REQUIRED WORK: Copy these records line for line, changing nothing.

[Recorded data]
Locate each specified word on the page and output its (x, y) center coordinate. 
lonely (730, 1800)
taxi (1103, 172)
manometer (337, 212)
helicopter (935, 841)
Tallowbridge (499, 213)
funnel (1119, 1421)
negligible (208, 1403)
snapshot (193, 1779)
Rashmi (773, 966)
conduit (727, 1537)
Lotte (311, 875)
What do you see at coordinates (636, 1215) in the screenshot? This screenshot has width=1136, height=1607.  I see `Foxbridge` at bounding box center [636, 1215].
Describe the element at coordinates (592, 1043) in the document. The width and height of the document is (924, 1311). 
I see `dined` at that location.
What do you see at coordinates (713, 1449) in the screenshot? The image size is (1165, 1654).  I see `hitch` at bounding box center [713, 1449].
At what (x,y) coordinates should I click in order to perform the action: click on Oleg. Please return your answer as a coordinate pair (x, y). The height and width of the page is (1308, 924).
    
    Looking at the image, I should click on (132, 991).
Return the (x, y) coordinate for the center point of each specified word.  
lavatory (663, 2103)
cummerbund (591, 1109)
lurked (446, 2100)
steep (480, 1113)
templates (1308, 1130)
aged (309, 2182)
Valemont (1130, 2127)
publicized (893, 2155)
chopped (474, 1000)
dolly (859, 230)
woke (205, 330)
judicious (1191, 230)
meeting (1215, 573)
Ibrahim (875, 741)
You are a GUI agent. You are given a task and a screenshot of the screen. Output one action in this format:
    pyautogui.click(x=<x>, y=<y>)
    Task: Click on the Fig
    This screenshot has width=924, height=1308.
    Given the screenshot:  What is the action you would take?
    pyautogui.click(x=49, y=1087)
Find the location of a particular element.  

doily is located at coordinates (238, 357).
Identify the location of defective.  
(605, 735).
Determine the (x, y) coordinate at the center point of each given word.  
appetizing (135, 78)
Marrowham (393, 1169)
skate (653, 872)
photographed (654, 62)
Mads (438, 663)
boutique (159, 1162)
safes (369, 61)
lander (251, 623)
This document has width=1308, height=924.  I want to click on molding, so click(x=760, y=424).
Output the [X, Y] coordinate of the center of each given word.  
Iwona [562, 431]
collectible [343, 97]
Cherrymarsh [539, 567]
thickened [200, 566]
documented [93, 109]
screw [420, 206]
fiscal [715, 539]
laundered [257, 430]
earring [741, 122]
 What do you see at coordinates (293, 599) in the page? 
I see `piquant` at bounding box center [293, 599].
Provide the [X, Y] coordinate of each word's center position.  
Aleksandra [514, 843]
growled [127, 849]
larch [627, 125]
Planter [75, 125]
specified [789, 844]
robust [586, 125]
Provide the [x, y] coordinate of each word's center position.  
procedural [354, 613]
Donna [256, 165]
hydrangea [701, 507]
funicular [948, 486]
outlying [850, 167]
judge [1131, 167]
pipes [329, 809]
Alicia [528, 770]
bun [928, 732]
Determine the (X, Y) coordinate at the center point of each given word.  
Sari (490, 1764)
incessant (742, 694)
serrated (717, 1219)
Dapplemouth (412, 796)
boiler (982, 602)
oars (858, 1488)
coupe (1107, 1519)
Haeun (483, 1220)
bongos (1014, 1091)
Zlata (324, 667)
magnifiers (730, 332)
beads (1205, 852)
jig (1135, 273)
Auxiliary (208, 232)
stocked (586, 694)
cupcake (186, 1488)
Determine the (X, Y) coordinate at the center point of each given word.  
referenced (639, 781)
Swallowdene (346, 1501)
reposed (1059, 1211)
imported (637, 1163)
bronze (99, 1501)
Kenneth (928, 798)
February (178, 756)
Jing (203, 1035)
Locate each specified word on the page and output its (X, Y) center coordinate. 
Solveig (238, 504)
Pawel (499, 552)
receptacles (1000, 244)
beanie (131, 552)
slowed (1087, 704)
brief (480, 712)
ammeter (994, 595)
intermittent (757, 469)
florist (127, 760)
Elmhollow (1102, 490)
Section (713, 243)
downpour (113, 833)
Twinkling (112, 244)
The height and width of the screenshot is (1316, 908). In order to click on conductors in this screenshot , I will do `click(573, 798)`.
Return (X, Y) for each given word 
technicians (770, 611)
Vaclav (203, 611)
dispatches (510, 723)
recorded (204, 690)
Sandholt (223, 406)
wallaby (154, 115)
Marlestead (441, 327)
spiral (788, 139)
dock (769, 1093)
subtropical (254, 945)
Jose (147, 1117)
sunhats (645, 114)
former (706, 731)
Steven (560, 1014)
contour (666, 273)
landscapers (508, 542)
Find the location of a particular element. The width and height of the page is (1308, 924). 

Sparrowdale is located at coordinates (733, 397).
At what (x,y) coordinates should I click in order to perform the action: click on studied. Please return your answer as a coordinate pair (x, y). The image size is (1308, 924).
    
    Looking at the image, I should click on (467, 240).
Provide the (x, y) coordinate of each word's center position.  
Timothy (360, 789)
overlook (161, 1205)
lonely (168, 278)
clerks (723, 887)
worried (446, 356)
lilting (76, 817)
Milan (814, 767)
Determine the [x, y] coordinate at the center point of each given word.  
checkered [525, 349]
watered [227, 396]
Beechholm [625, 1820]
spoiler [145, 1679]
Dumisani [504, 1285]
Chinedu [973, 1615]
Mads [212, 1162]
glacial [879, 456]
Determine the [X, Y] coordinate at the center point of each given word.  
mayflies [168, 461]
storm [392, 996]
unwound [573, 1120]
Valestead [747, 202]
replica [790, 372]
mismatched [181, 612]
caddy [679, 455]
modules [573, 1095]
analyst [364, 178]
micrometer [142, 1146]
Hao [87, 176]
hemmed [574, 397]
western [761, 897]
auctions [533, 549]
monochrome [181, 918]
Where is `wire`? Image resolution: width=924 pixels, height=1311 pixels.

RESULT OF THE EXERCISE:
Locate each specified word on the page and output its (x, y) center coordinate. 
lonely (730, 1800)
taxi (1103, 172)
manometer (337, 212)
helicopter (935, 841)
Tallowbridge (499, 213)
funnel (1119, 1421)
negligible (208, 1403)
snapshot (193, 1779)
Rashmi (773, 966)
conduit (727, 1537)
Lotte (311, 875)
What do you see at coordinates (636, 1215) in the screenshot? This screenshot has width=1136, height=1607.  I see `Foxbridge` at bounding box center [636, 1215].
Describe the element at coordinates (592, 1043) in the document. The width and height of the document is (924, 1311). 
I see `dined` at that location.
What do you see at coordinates (713, 1449) in the screenshot? The image size is (1165, 1654).  I see `hitch` at bounding box center [713, 1449].
At what (x,y) coordinates should I click in order to perform the action: click on Oleg. Please return your answer as a coordinate pair (x, y). The height and width of the page is (1308, 924).
    
    Looking at the image, I should click on (132, 991).
Return the (x, y) coordinate for the center point of each specified word.  
lavatory (663, 2103)
cummerbund (591, 1109)
lurked (446, 2100)
steep (480, 1113)
templates (1308, 1130)
aged (309, 2182)
Valemont (1130, 2127)
publicized (893, 2155)
chopped (474, 1000)
dolly (859, 230)
woke (205, 330)
judicious (1191, 230)
meeting (1215, 573)
Ibrahim (875, 741)
You are a GUI agent. You are given a task and a screenshot of the screen. Output one action in this format:
    pyautogui.click(x=<x>, y=<y>)
    Task: Click on the Fig
    This screenshot has width=924, height=1308.
    Given the screenshot:  What is the action you would take?
    pyautogui.click(x=49, y=1087)
Find the location of a particular element.  

doily is located at coordinates (238, 357).
Identify the location of defective.  
(605, 735).
Determine the (x, y) coordinate at the center point of each given word.  
appetizing (135, 78)
Marrowham (393, 1169)
skate (653, 872)
photographed (654, 62)
Mads (438, 663)
boutique (159, 1162)
safes (369, 61)
lander (251, 623)
This document has width=1308, height=924.  I want to click on molding, so click(x=760, y=424).
Output the [X, Y] coordinate of the center of each given word.  
Iwona [562, 431]
collectible [343, 97]
Cherrymarsh [539, 567]
thickened [200, 566]
documented [93, 109]
screw [420, 206]
fiscal [715, 539]
laundered [257, 430]
earring [741, 122]
 What do you see at coordinates (293, 599) in the page? 
I see `piquant` at bounding box center [293, 599].
Provide the [X, Y] coordinate of each word's center position.  
Aleksandra [514, 843]
growled [127, 849]
larch [627, 125]
Planter [75, 125]
specified [789, 844]
robust [586, 125]
Provide the [x, y] coordinate of each word's center position.  
procedural [354, 613]
Donna [256, 165]
hydrangea [701, 507]
funicular [948, 486]
outlying [850, 167]
judge [1131, 167]
pipes [329, 809]
Alicia [528, 770]
bun [928, 732]
Determine the (X, Y) coordinate at the center point of each given word.  
Sari (490, 1764)
incessant (742, 694)
serrated (717, 1219)
Dapplemouth (412, 796)
boiler (982, 602)
oars (858, 1488)
coupe (1107, 1519)
Haeun (483, 1220)
bongos (1014, 1091)
Zlata (324, 667)
magnifiers (730, 332)
beads (1205, 852)
jig (1135, 273)
Auxiliary (208, 232)
stocked (586, 694)
cupcake (186, 1488)
Determine the (X, Y) coordinate at the center point of each given word.  
referenced (639, 781)
Swallowdene (346, 1501)
reposed (1059, 1211)
imported (637, 1163)
bronze (99, 1501)
Kenneth (928, 798)
February (178, 756)
Jing (203, 1035)
Locate each specified word on the page and output its (X, Y) center coordinate. 
Solveig (238, 504)
Pawel (499, 552)
receptacles (1000, 244)
beanie (131, 552)
slowed (1087, 704)
brief (480, 712)
ammeter (994, 595)
intermittent (757, 469)
florist (127, 760)
Elmhollow (1102, 490)
Section (713, 243)
downpour (113, 833)
Twinkling (112, 244)
The height and width of the screenshot is (1316, 908). In order to click on conductors in this screenshot , I will do `click(573, 798)`.
Return (X, Y) for each given word 
technicians (770, 611)
Vaclav (203, 611)
dispatches (510, 723)
recorded (204, 690)
Sandholt (223, 406)
wallaby (154, 115)
Marlestead (441, 327)
spiral (788, 139)
dock (769, 1093)
subtropical (254, 945)
Jose (147, 1117)
sunhats (645, 114)
former (706, 731)
Steven (560, 1014)
contour (666, 273)
landscapers (508, 542)
Find the location of a particular element. The width and height of the page is (1308, 924). 

Sparrowdale is located at coordinates (733, 397).
At what (x,y) coordinates should I click in order to perform the action: click on studied. Please return your answer as a coordinate pair (x, y). The image size is (1308, 924).
    
    Looking at the image, I should click on (467, 240).
Provide the (x, y) coordinate of each word's center position.  
Timothy (360, 789)
overlook (161, 1205)
lonely (168, 278)
clerks (723, 887)
worried (446, 356)
lilting (76, 817)
Milan (814, 767)
Determine the [x, y] coordinate at the center point of each given word.  
checkered [525, 349]
watered [227, 396]
Beechholm [625, 1820]
spoiler [145, 1679]
Dumisani [504, 1285]
Chinedu [973, 1615]
Mads [212, 1162]
glacial [879, 456]
Determine the [X, Y] coordinate at the center point of each given word.  
mayflies [168, 461]
storm [392, 996]
unwound [573, 1120]
Valestead [747, 202]
replica [790, 372]
mismatched [181, 612]
caddy [679, 455]
modules [573, 1095]
analyst [364, 178]
micrometer [142, 1146]
Hao [87, 176]
hemmed [574, 397]
western [761, 897]
auctions [533, 549]
monochrome [181, 918]
Where is `wire`? Image resolution: width=924 pixels, height=1311 pixels.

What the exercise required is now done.